* _Required action_: Nothing but the pictures may be dropped; the rest of the listing is to be written out exactly.

* _Supplied entries_:

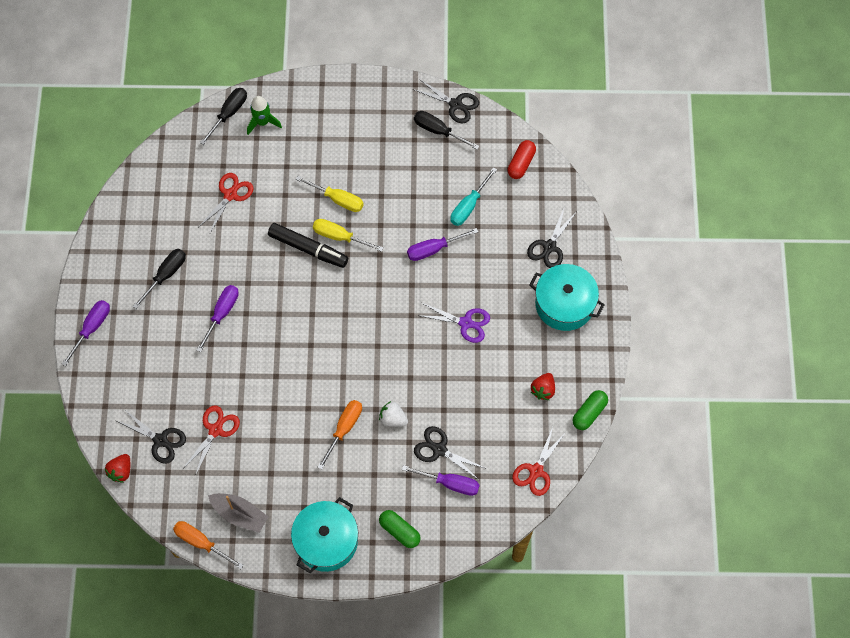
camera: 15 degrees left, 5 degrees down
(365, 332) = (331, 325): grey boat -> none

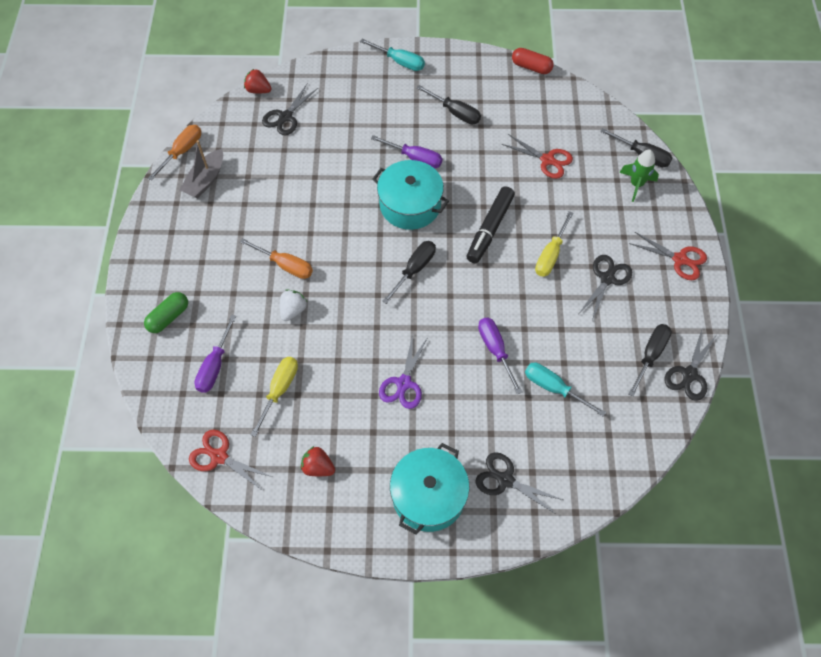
camera: 90 degrees right, 5 degrees down
(92, 328) = (400, 62): purple screwdriver -> turquoise screwdriver
(215, 430) = (292, 158): red scissors -> red scissors (679, 259)
(326, 541) = (168, 252): turquoise pot -> turquoise pot (410, 205)
(339, 236) = (506, 257): yellow screwdriver -> yellow screwdriver (280, 389)
(350, 314) = (415, 269): none -> black screwdriver
(439, 450) = (254, 355): black scissors -> black scissors (607, 279)
(521, 163) = (617, 449): red capsule -> red capsule (531, 67)
(589, 413) = (285, 520): green capsule -> none

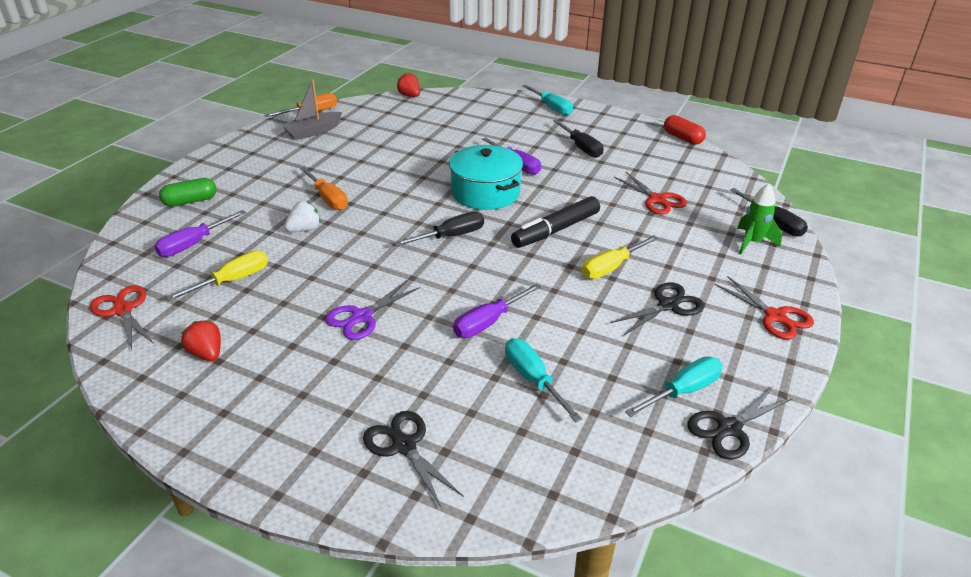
camera: 25 degrees right, 25 degrees down
(285, 117) = (418, 114): black scissors -> none
(428, 496) = (299, 425): turquoise pot -> none
(495, 349) = (488, 323): purple screwdriver -> purple screwdriver turned 135 degrees counterclockwise
(650, 355) = (684, 391): black screwdriver -> turquoise screwdriver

* _Task answer_:
camera: 15 degrees left, 5 degrees down
(365, 332) = (331, 325): grey boat -> none

camera: 90 degrees right, 5 degrees down
(92, 328) = (400, 62): purple screwdriver -> turquoise screwdriver
(215, 430) = (292, 158): red scissors -> red scissors (679, 259)
(326, 541) = (168, 252): turquoise pot -> turquoise pot (410, 205)
(339, 236) = (506, 257): yellow screwdriver -> yellow screwdriver (280, 389)
(350, 314) = (415, 269): none -> black screwdriver
(439, 450) = (254, 355): black scissors -> black scissors (607, 279)
(521, 163) = (617, 449): red capsule -> red capsule (531, 67)
(589, 413) = (285, 520): green capsule -> none

camera: 25 degrees right, 25 degrees down
(285, 117) = (418, 114): black scissors -> none
(428, 496) = (299, 425): turquoise pot -> none
(495, 349) = (488, 323): purple screwdriver -> purple screwdriver turned 135 degrees counterclockwise
(650, 355) = (684, 391): black screwdriver -> turquoise screwdriver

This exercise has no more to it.